-- RECORDS PROVIDED follows --

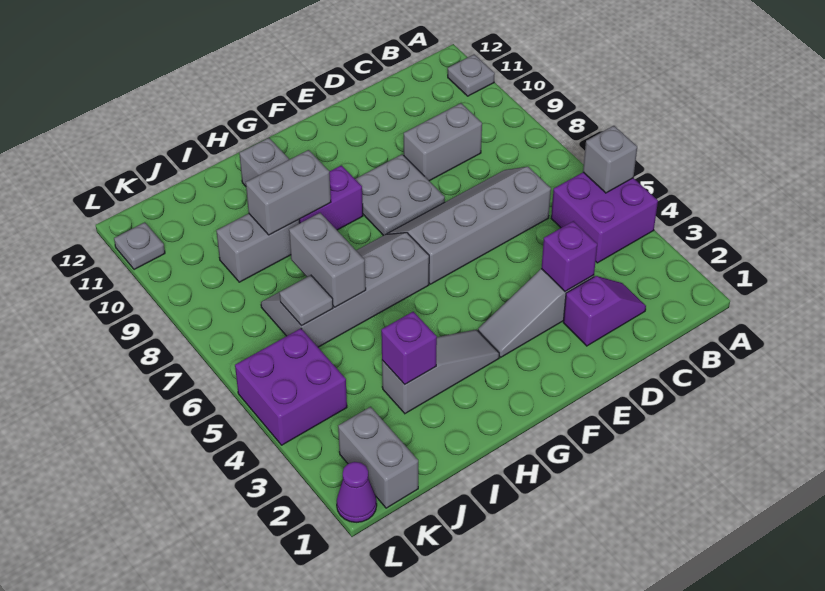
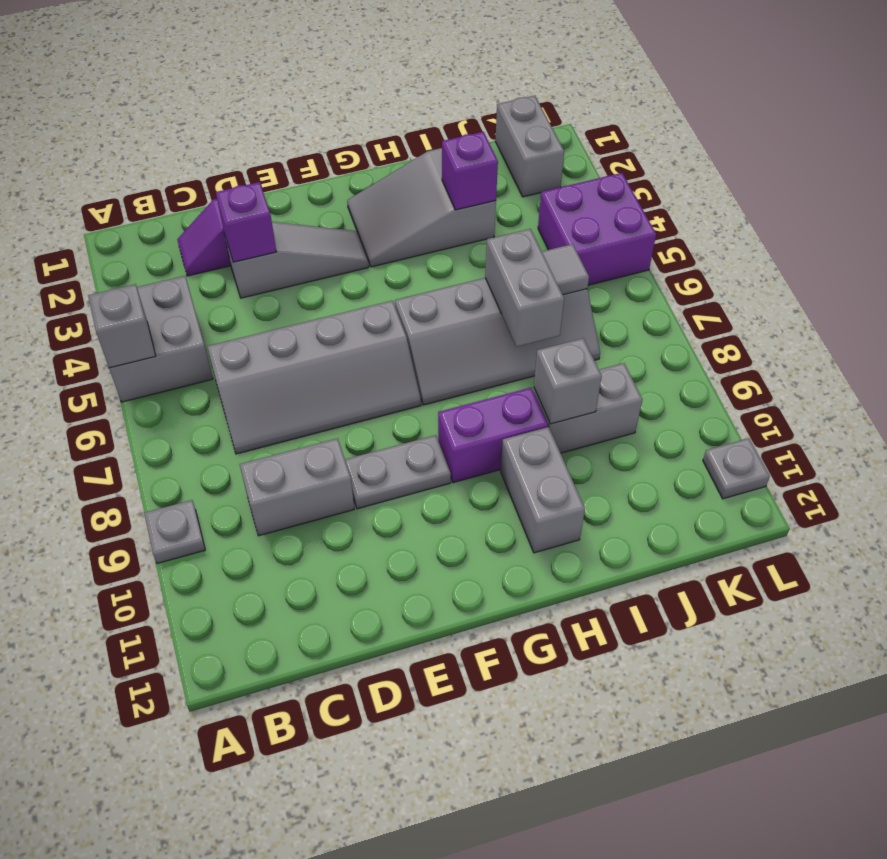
purple brick A4:B5 level 1 -> grey brick A4:B5 level 1
grey plate A11 level 1 -> grey plate A9 level 1
grey plate E8:F9 level 1 -> grey plate E9:F9 level 1
grey slope G3:I3 level 1 top I -> grey slope G2:I3 level 1 top I
grey brick H9:I9 level 2 -> grey brick I9 level 2
purple cone L1 level 1 -> none

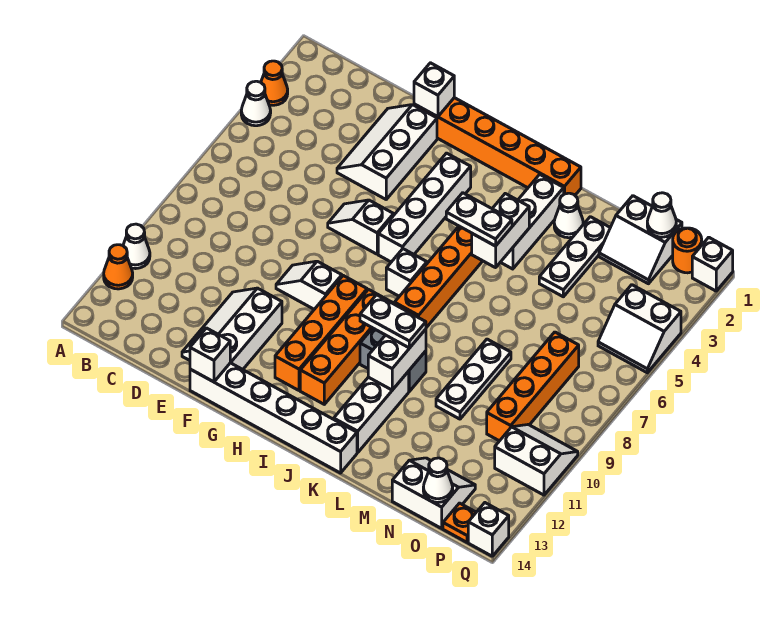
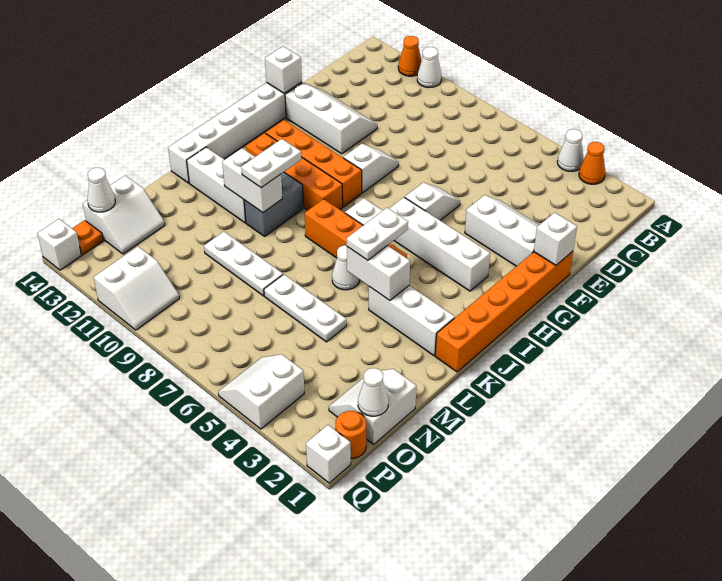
white cone L2 level 1 -> white cone K6 level 1
white plate M2:M4 level 1 -> white plate M5:M7 level 1
orange brick O7:O10 level 1 -> none

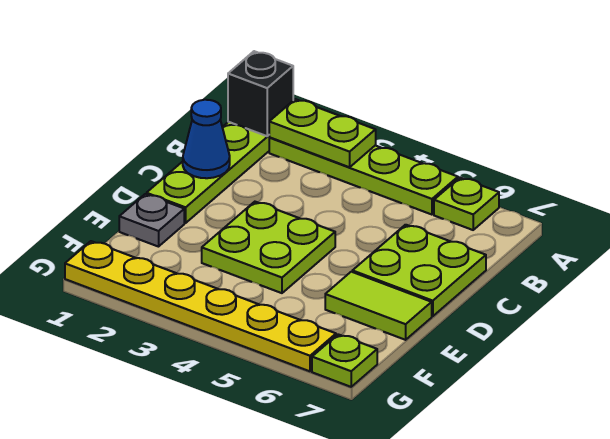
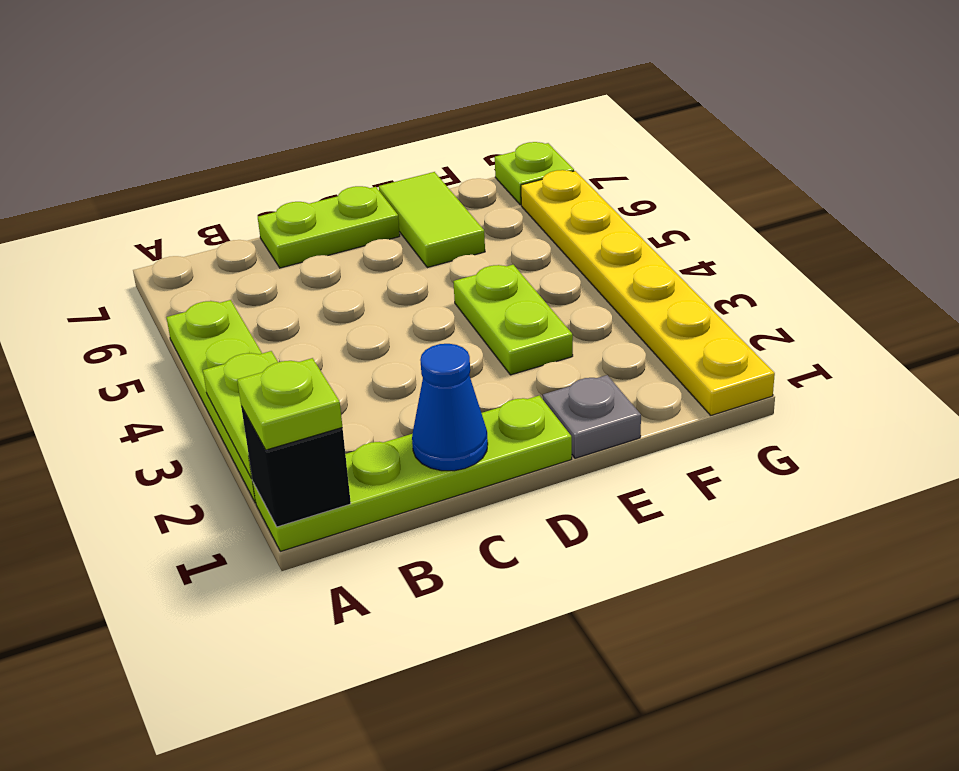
lime plate A6 level 1 -> lime plate A1 level 3
lime plate C6:D7 level 1 -> lime plate C7:D7 level 1
lime plate D3:E4 level 1 -> lime plate E3:E4 level 1

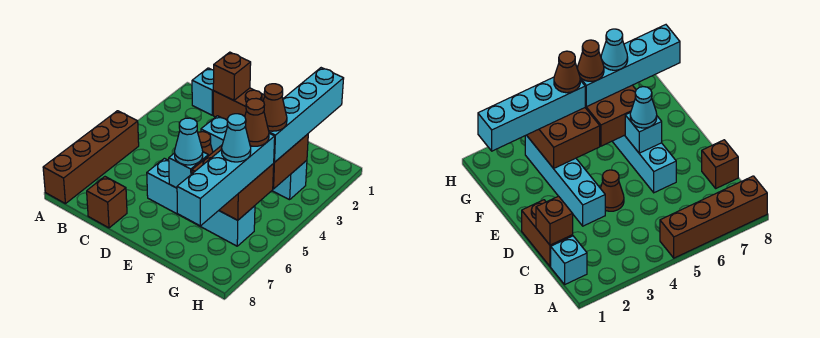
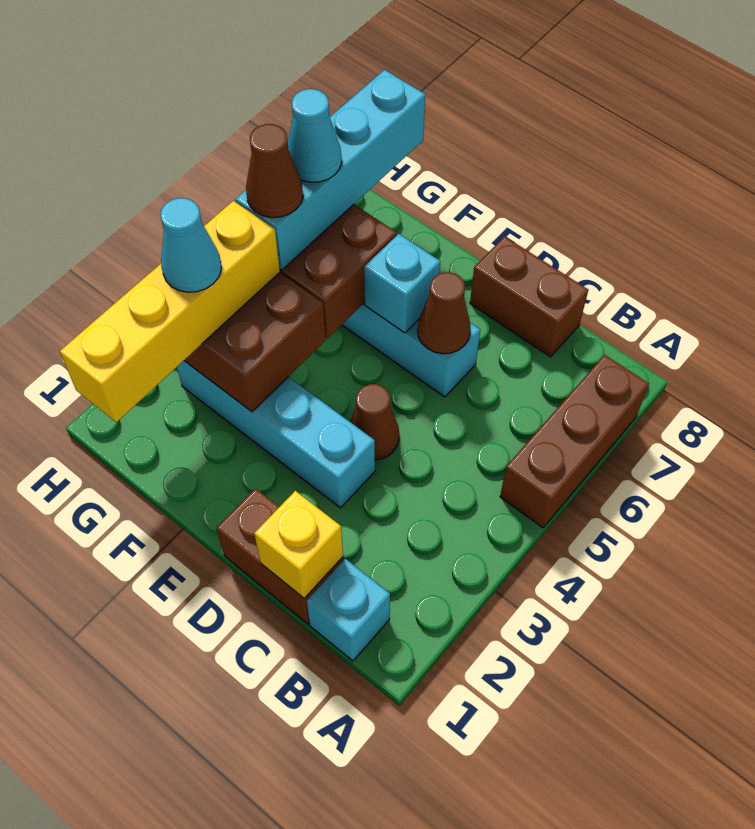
brown brick A5:A8 level 1 -> brown brick A5:A7 level 1
brown brick C1 level 2 -> yellow brick C1 level 2
brown brick C8 level 1 -> brown brick C8:D8 level 1
cyan cone E6 level 3 -> cyan cone G3 level 4
cyan brick G1:G4 level 3 -> yellow brick G1:G4 level 3
brown cone G4 level 4 -> brown cone D6 level 2

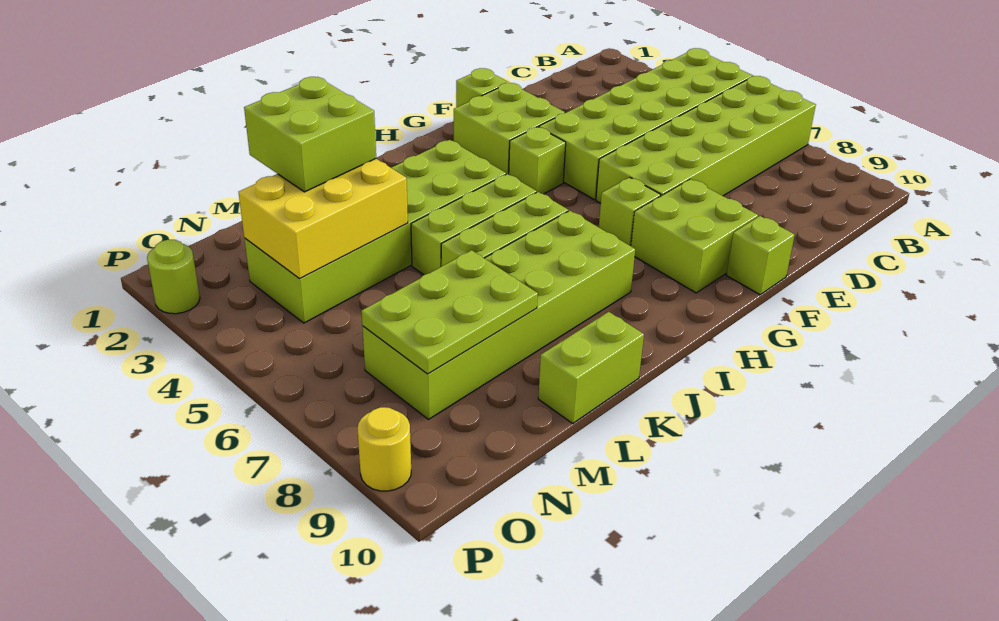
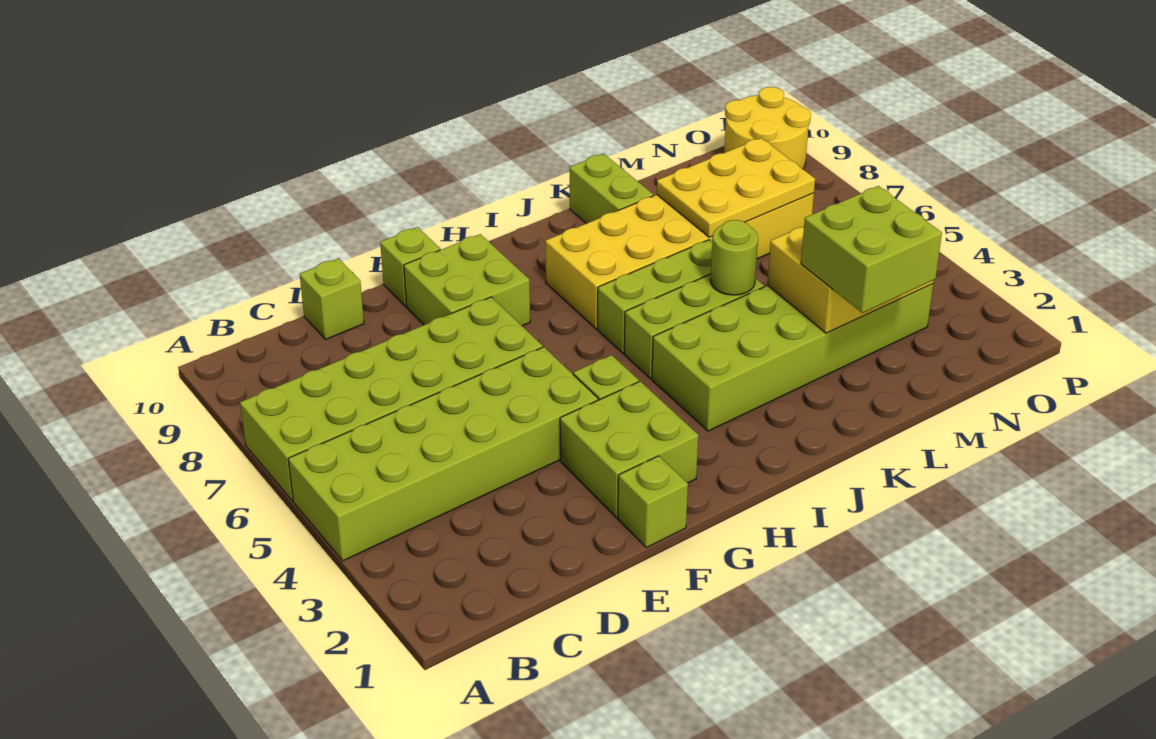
lime brick G7 level 1 -> lime brick D10 level 1
lime brick I7:N8 level 1 -> yellow brick I7:N8 level 1
lime brick K10:L10 level 1 -> lime brick K9:K10 level 1
lime plate L7:N8 level 2 -> yellow plate L7:N8 level 2
lime round brick P2 level 1 -> lime round brick K5 level 2
yellow round brick P9 level 1 -> yellow round brick O9:P10 level 1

-- RECORDS PROVIDED concluded --

Give again, unchanged, only the lines from the line containing "orange brick O7:O10 level 1 -> none" to the last line of the records above. Pictures do not belong in the copy.

orange brick O7:O10 level 1 -> none

lime plate A6 level 1 -> lime plate A1 level 3
lime plate C6:D7 level 1 -> lime plate C7:D7 level 1
lime plate D3:E4 level 1 -> lime plate E3:E4 level 1

brown brick A5:A8 level 1 -> brown brick A5:A7 level 1
brown brick C1 level 2 -> yellow brick C1 level 2
brown brick C8 level 1 -> brown brick C8:D8 level 1
cyan cone E6 level 3 -> cyan cone G3 level 4
cyan brick G1:G4 level 3 -> yellow brick G1:G4 level 3
brown cone G4 level 4 -> brown cone D6 level 2

lime brick G7 level 1 -> lime brick D10 level 1
lime brick I7:N8 level 1 -> yellow brick I7:N8 level 1
lime brick K10:L10 level 1 -> lime brick K9:K10 level 1
lime plate L7:N8 level 2 -> yellow plate L7:N8 level 2
lime round brick P2 level 1 -> lime round brick K5 level 2
yellow round brick P9 level 1 -> yellow round brick O9:P10 level 1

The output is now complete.